### Task prompt
Your answer is a copy of every line in the records where "diode" appears.

Supplied data START

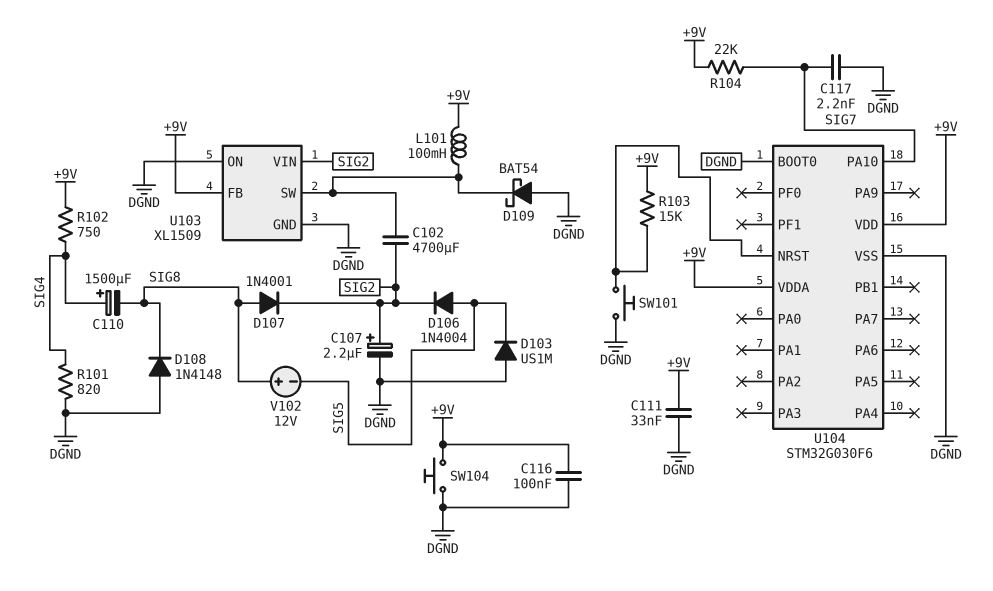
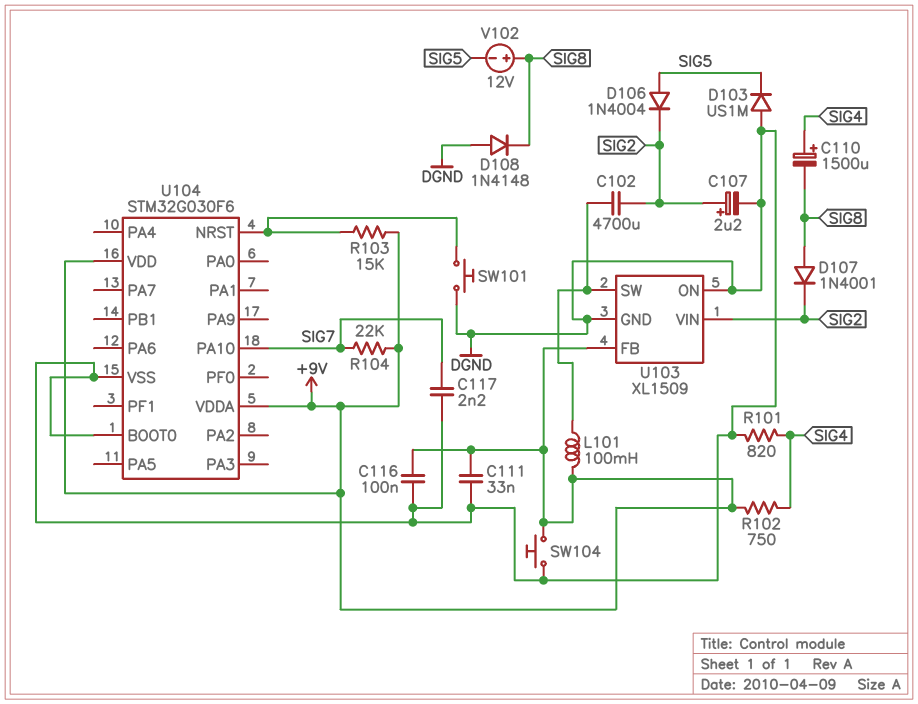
D109: schottky BAT54 (A DGND, K U103/SW) -> none

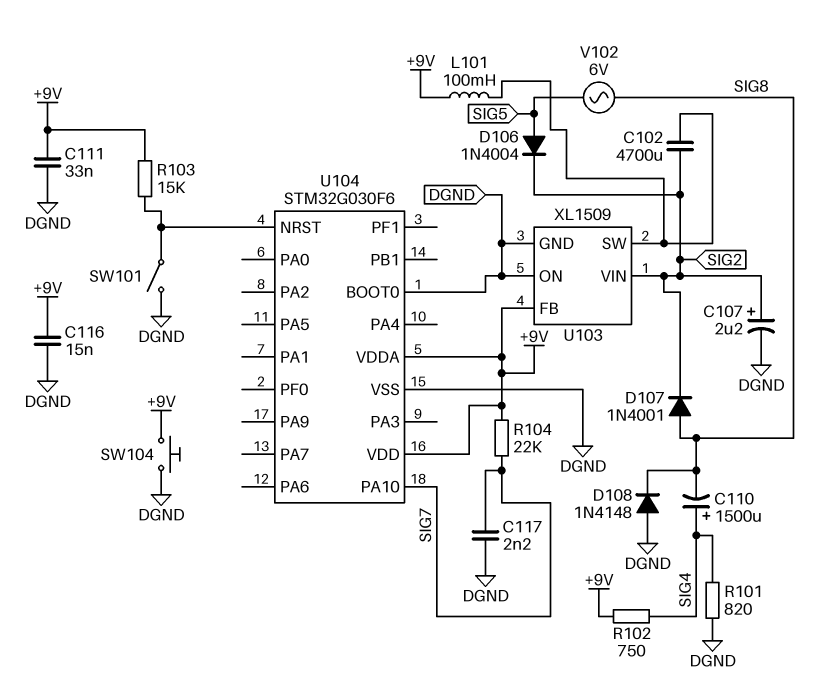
C116: 100nF (+9V, DGND) -> 15nF (+9V, DGND)
D103: diode US1M (A DGND, K SIG5) -> none
SW101: button (DGND, U104/NRST) -> switch (DGND, U104/NRST)
V102: 12V (plus SIG8, minus SIG5) -> AC 6V (SIG5, SIG8)

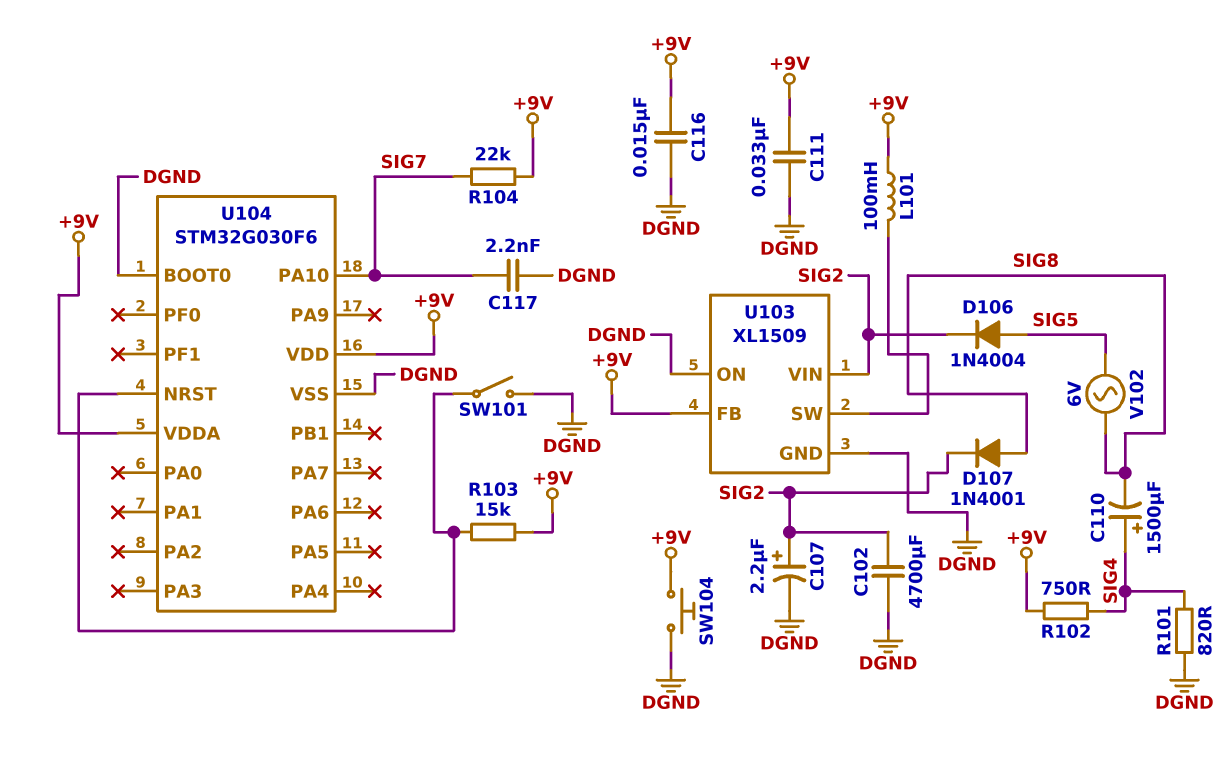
C102: 4700uF (SIG2, U103/SW) -> 4700uF (DGND, SIG2)
D108: diode 1N4148 (A DGND, K SIG8) -> none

Supplied data END

### Solved problem
D103: diode US1M (A DGND, K SIG5) -> none
D108: diode 1N4148 (A DGND, K SIG8) -> none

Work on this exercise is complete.